- _THE TASK_: Work through the entries below and show every line in which "triangle" is found.

- _PROVIDED DATA_:
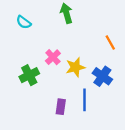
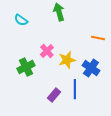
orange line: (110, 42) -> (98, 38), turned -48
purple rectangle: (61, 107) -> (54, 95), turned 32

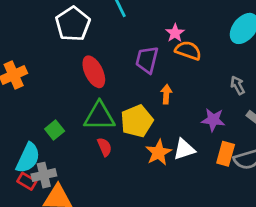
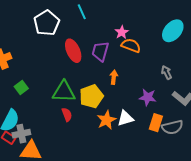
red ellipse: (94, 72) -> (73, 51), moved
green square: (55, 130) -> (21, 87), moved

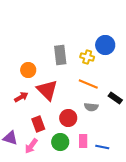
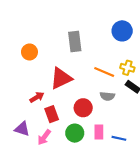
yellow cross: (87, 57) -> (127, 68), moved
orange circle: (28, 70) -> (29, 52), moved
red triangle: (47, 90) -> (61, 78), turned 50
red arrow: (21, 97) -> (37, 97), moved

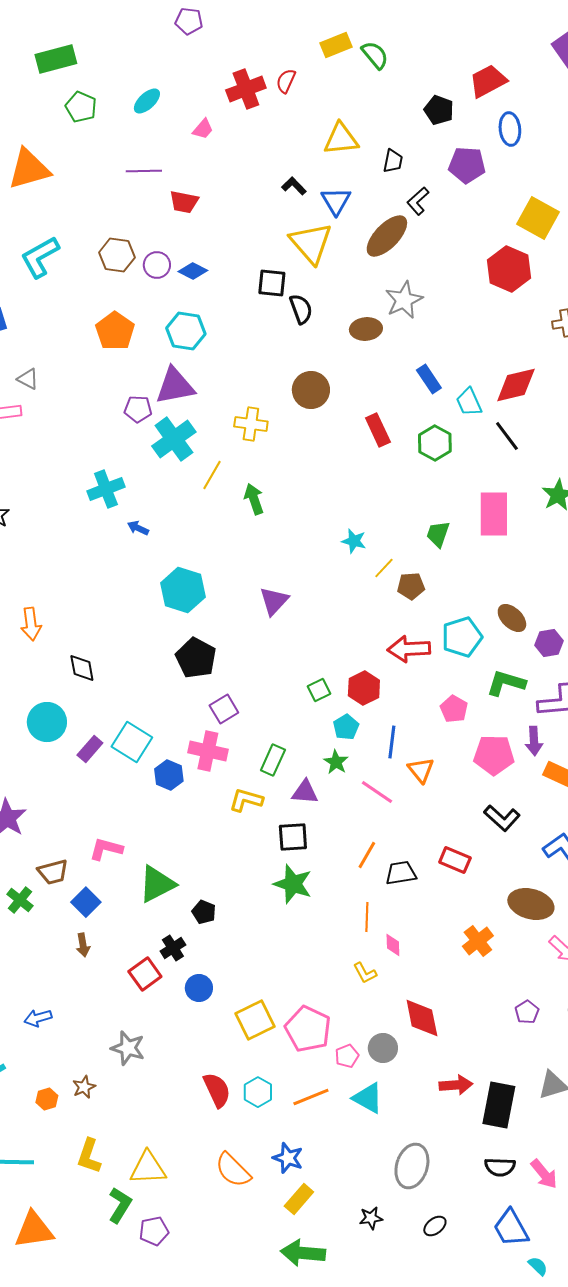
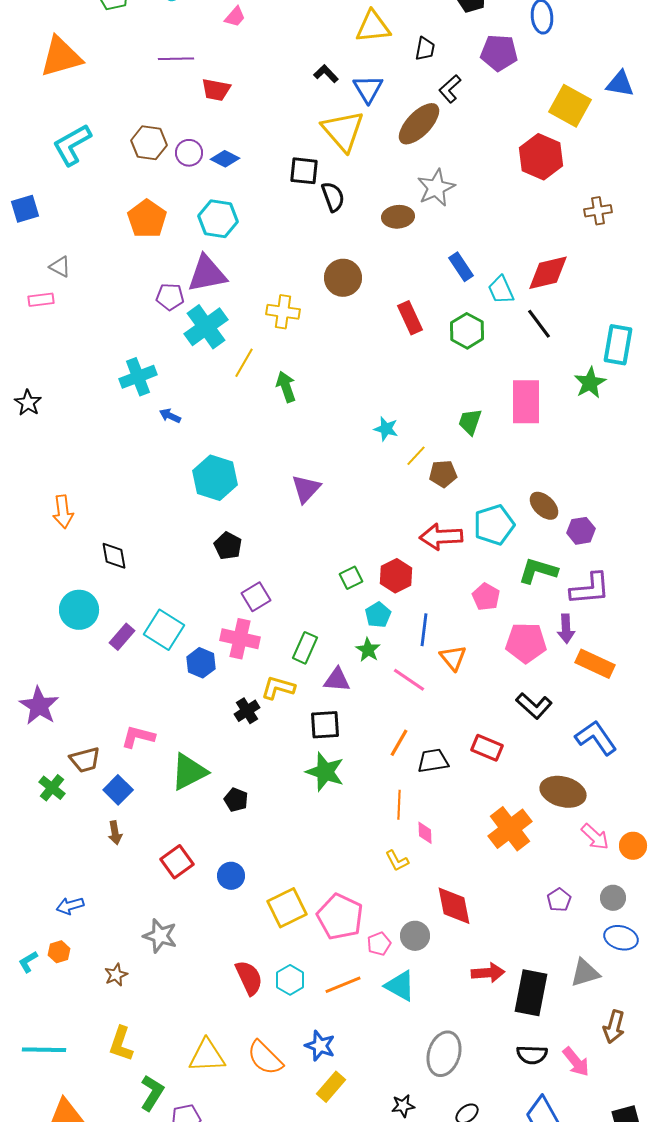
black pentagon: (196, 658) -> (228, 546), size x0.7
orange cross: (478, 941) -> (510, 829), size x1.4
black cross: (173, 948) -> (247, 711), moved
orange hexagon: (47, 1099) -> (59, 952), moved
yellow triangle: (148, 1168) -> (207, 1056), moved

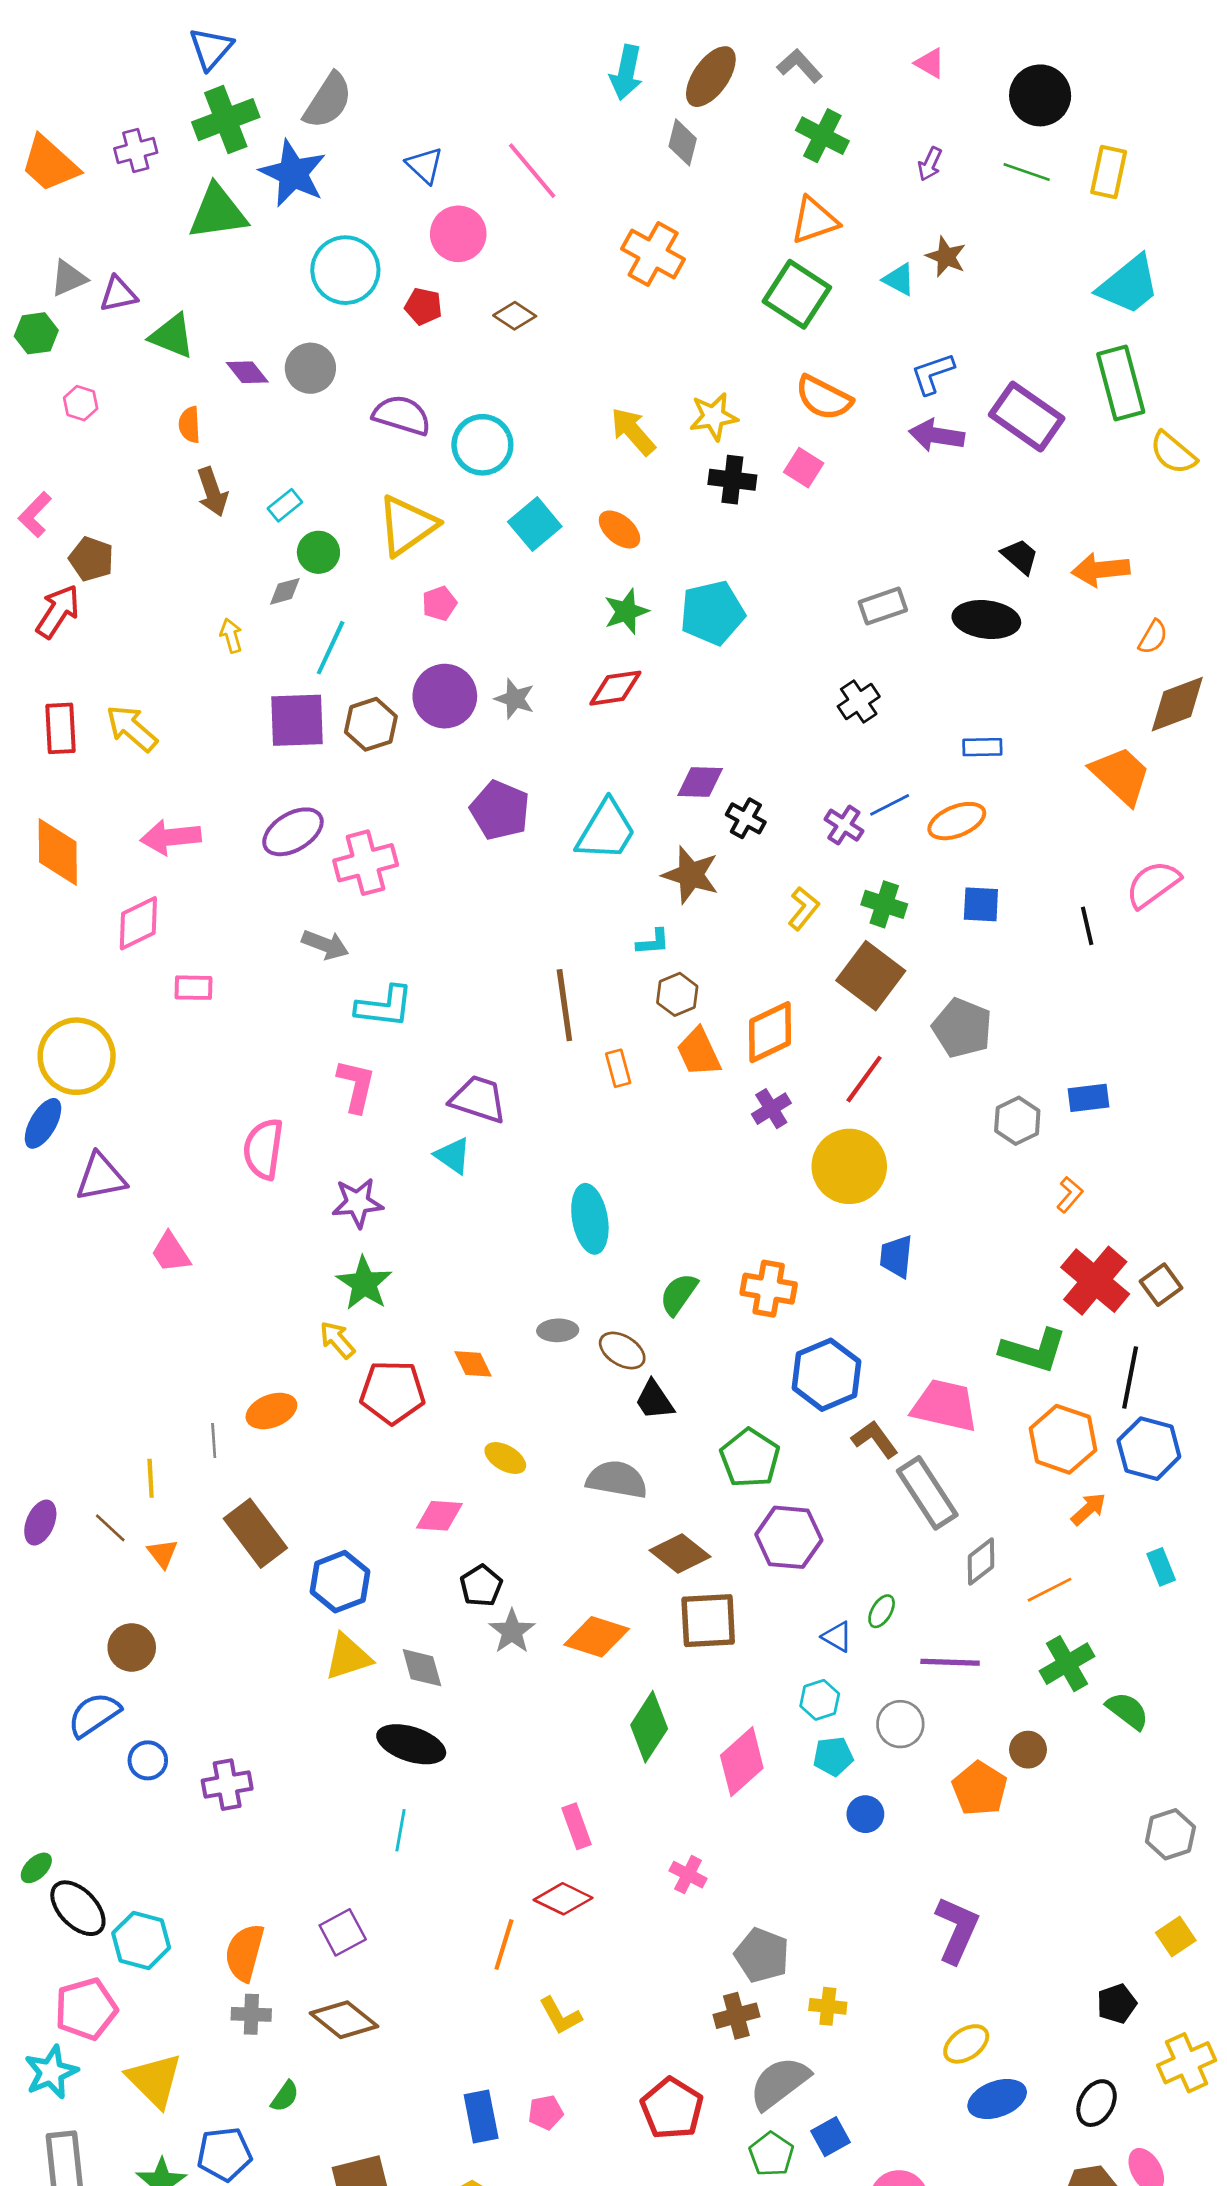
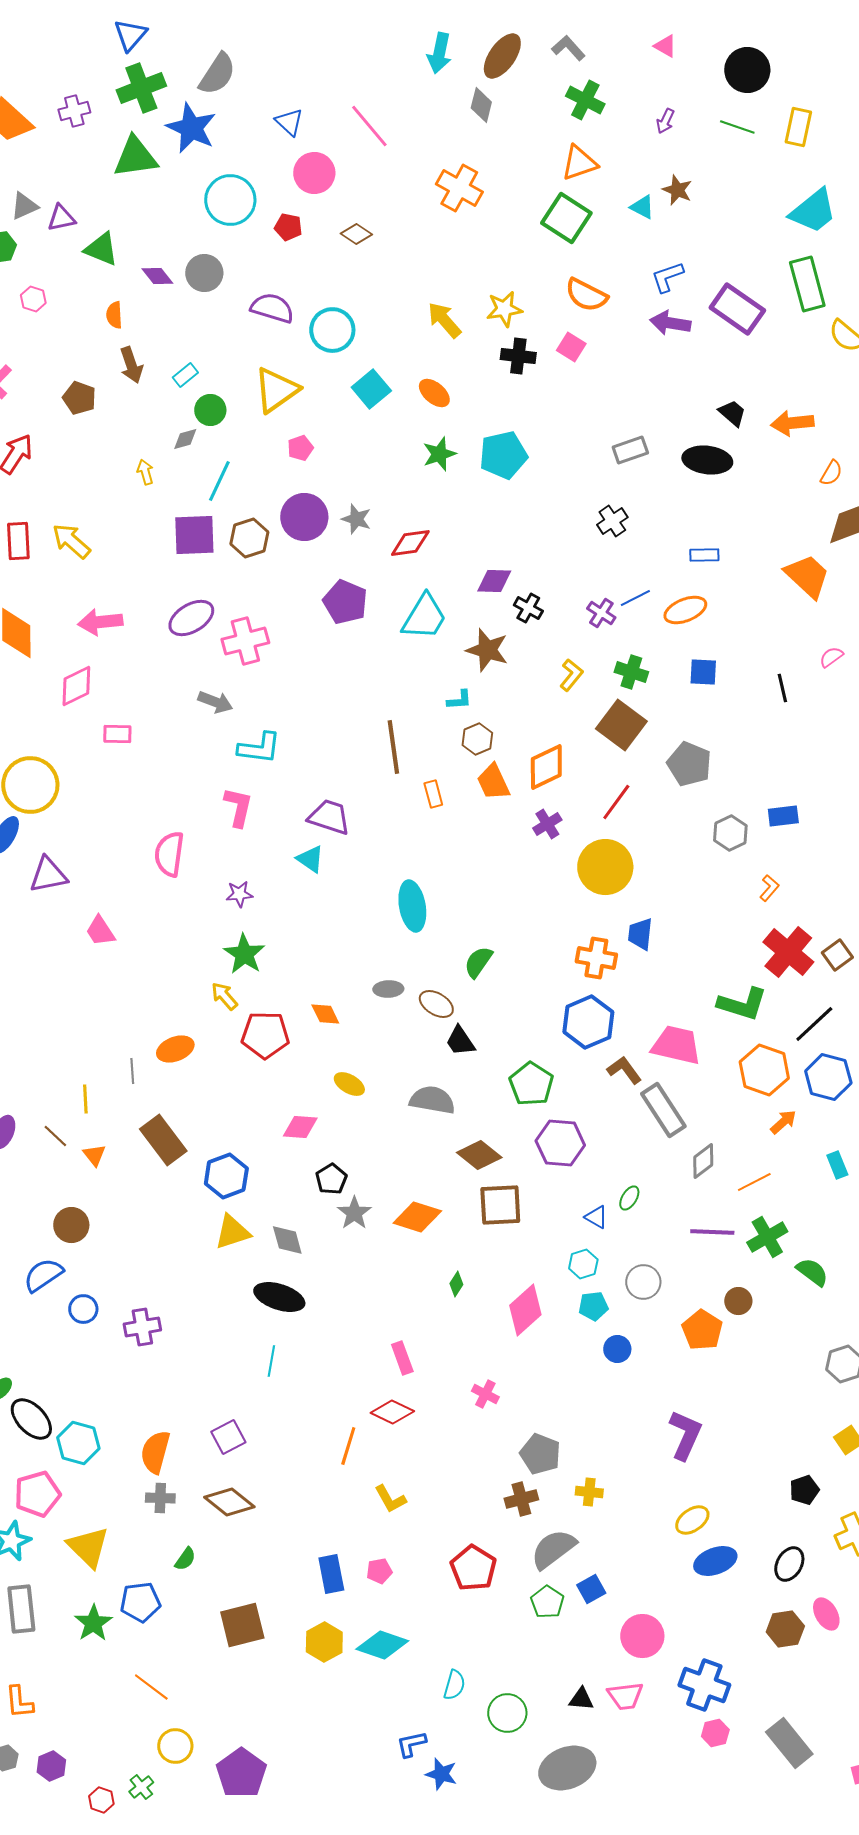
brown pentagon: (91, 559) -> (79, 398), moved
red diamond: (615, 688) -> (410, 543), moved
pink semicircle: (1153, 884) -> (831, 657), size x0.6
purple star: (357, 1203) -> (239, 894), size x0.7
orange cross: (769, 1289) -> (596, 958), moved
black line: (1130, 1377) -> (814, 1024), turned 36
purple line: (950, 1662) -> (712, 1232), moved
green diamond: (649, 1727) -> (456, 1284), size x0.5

- _RESULT_:
red triangle: (47, 90) -> (61, 78), turned 50
yellow triangle: (148, 1168) -> (207, 1056), moved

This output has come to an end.